• EXERCISE DESCRIPTION:
Start at the line in the entries below that contains "to middle left", stop at the line that contains "(4th from left) top right", and output exactly the lines in that span, both ends included.

• GIVEN INFORMATION:
══════
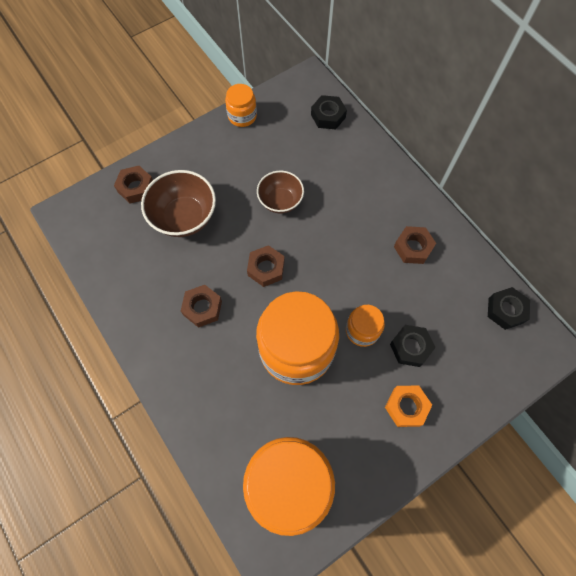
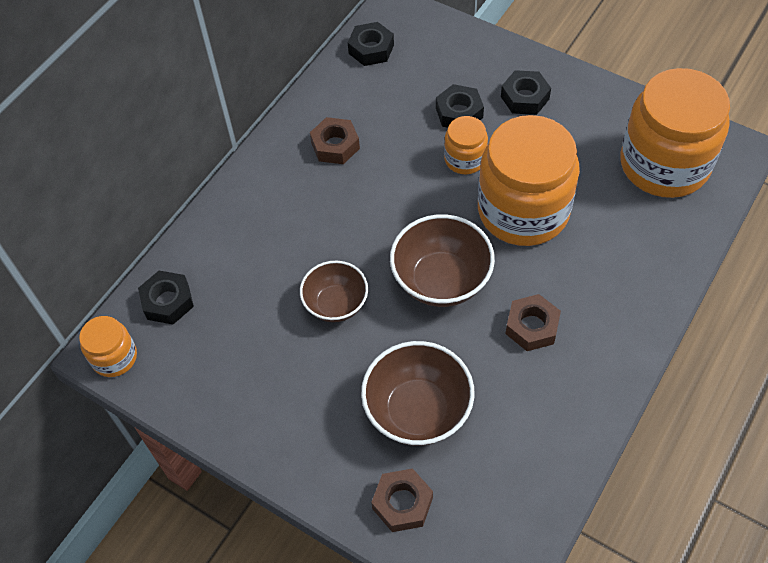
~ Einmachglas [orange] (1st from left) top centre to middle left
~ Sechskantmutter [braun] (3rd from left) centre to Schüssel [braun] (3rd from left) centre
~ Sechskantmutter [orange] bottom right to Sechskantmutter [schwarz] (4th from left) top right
══════
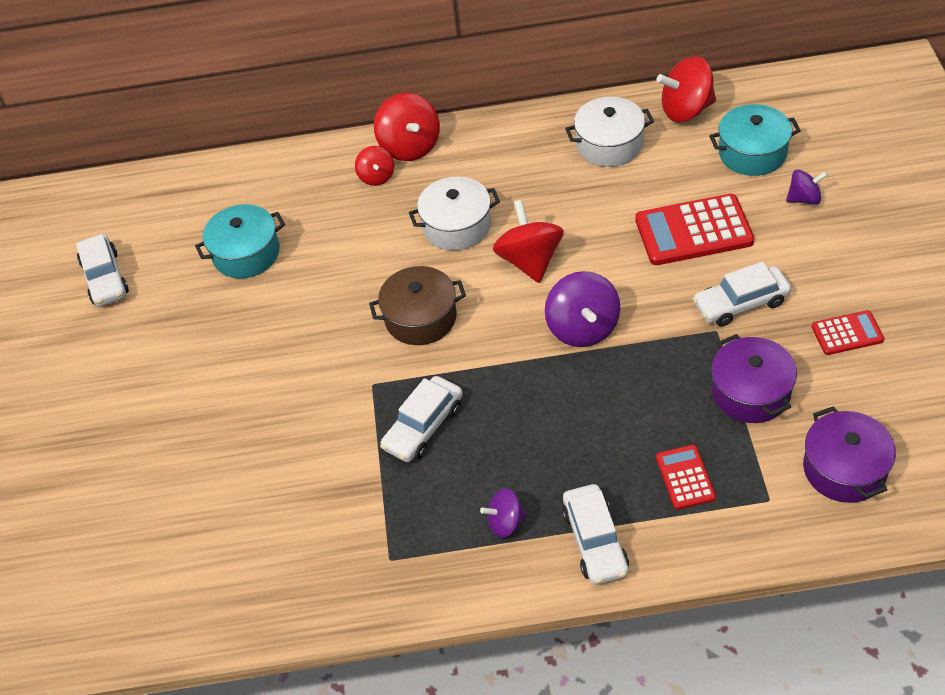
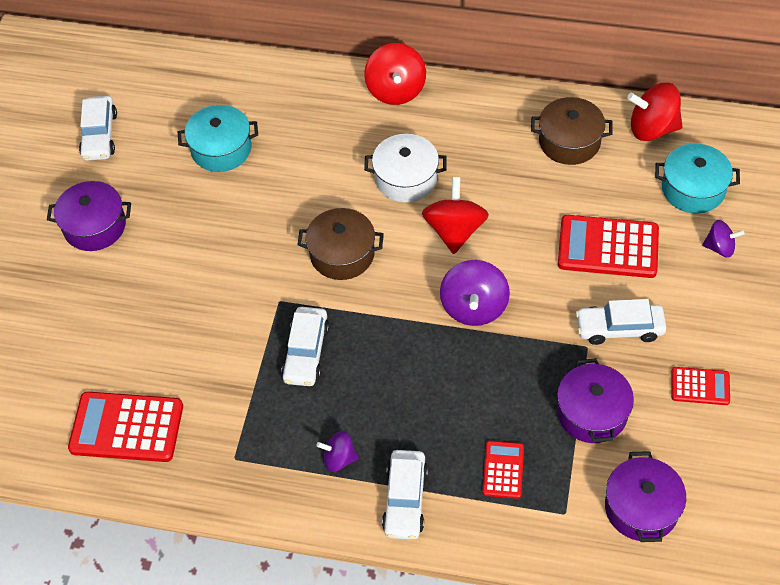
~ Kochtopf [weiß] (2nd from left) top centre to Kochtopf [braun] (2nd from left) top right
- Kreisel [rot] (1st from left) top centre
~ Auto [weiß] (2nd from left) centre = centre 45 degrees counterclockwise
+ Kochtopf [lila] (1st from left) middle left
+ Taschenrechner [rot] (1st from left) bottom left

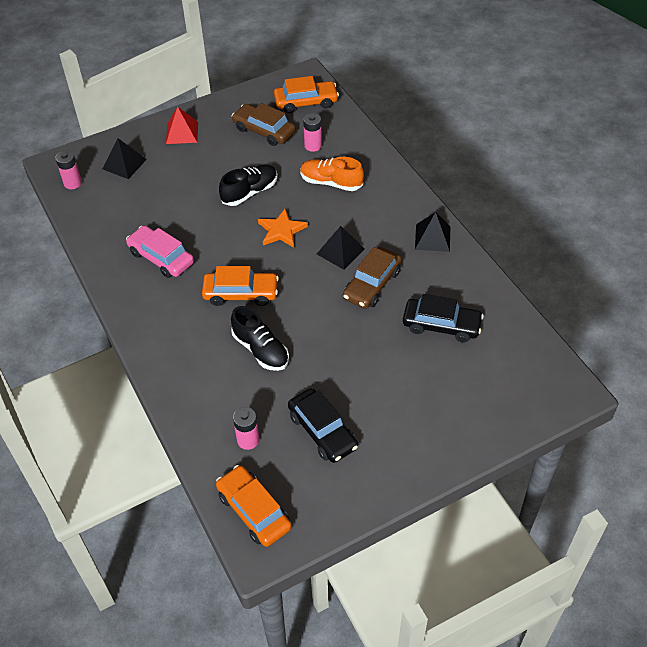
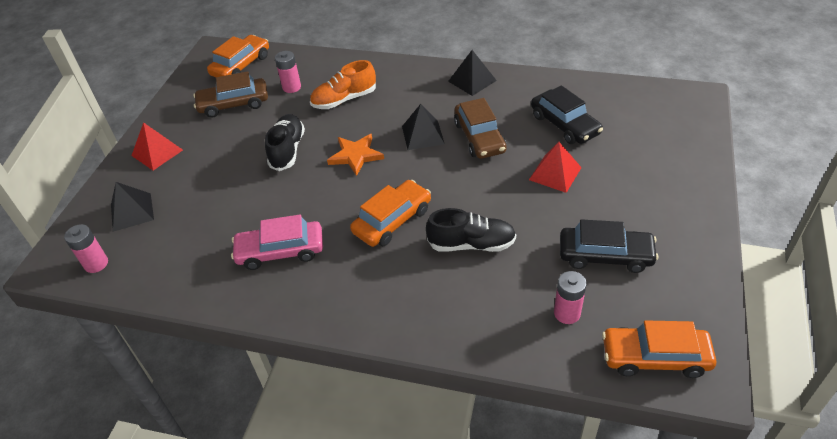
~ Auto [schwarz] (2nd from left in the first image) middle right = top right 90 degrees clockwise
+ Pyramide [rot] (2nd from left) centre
══════
• OUTPUT BELOW:
~ Einmachglas [orange] (1st from left) top centre to middle left
~ Sechskantmutter [braun] (3rd from left) centre to Schüssel [braun] (3rd from left) centre
~ Sechskantmutter [orange] bottom right to Sechskantmutter [schwarz] (4th from left) top right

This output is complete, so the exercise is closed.